[Start of Attachment]

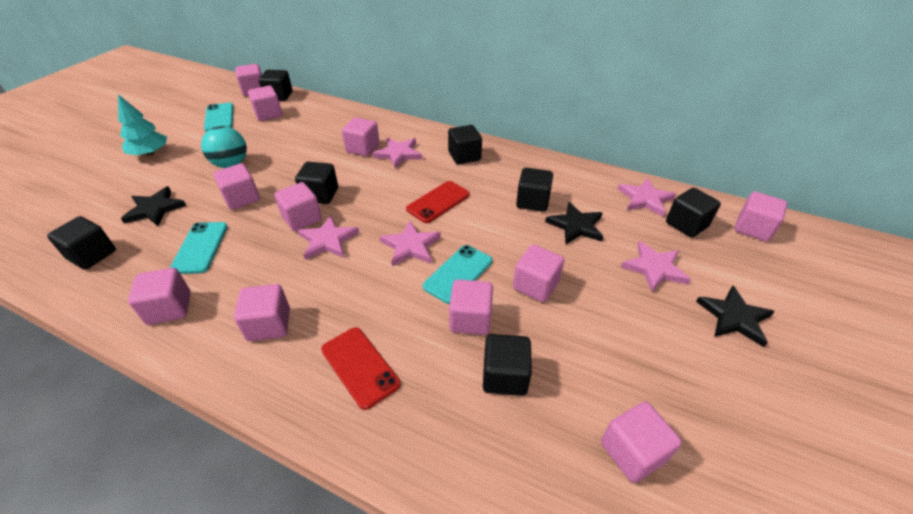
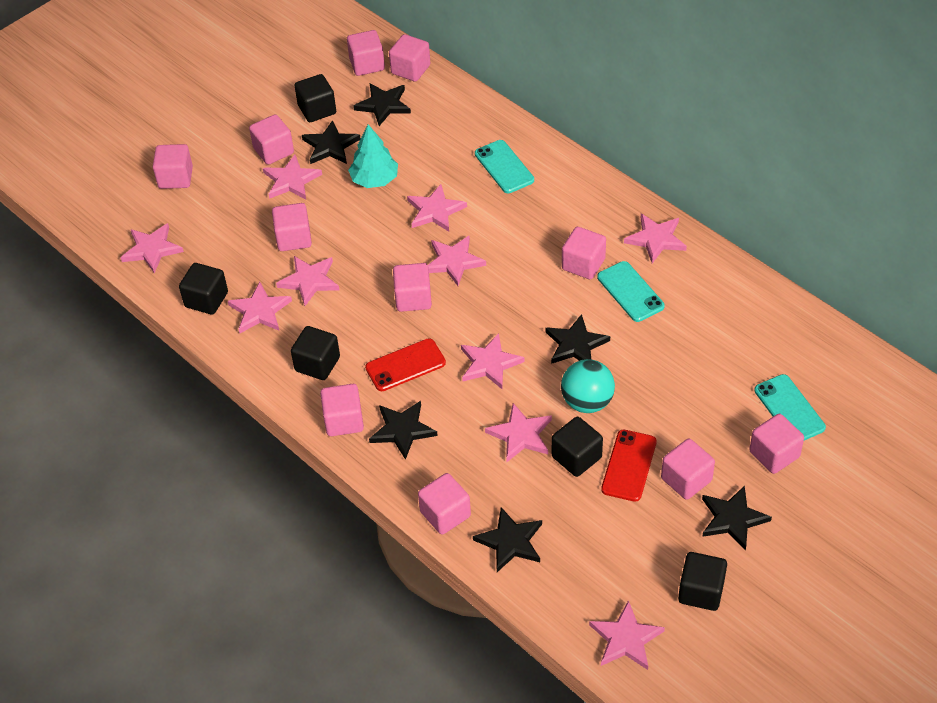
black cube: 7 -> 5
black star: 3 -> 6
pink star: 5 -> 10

[End of Attachment]
[Start of Attachment]

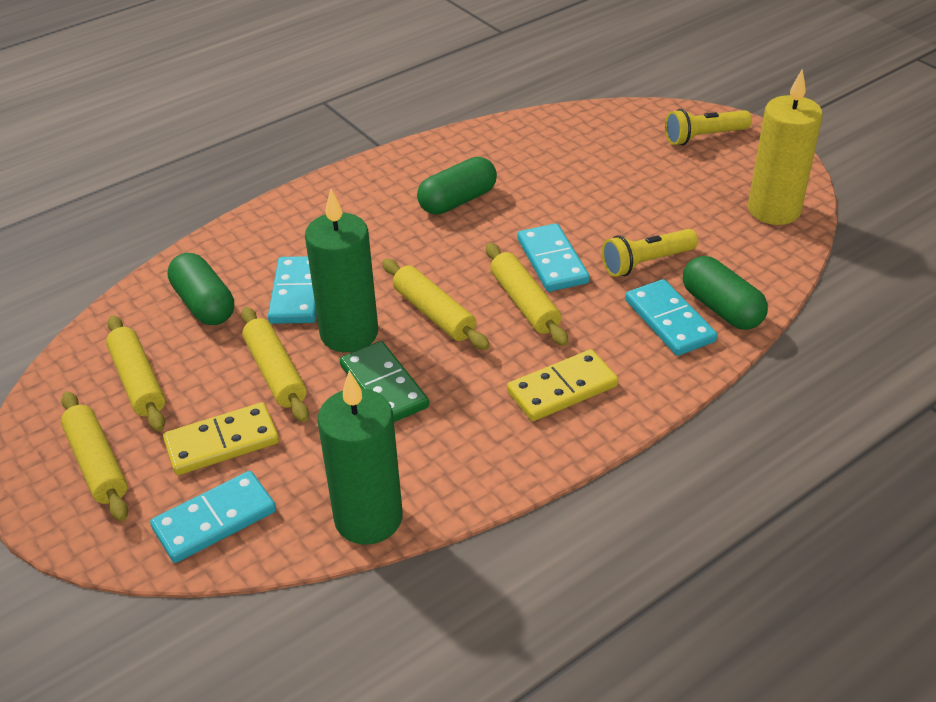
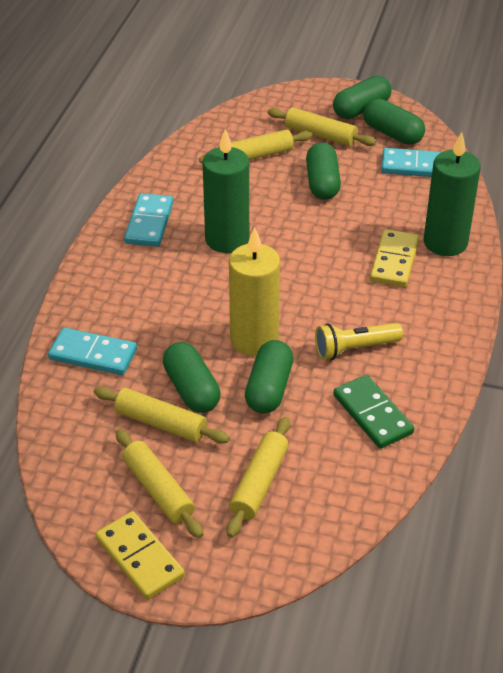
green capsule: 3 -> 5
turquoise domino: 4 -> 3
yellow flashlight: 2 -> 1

[End of Attachment]

PROBLEM REQUIREMENTS
Could you set down, word for word, only the lines above from the line with "green capsule: 3 -> 5" to the line with "yellow flashlight: 2 -> 1", including both?

WRITTEN ANSWER
green capsule: 3 -> 5
turquoise domino: 4 -> 3
yellow flashlight: 2 -> 1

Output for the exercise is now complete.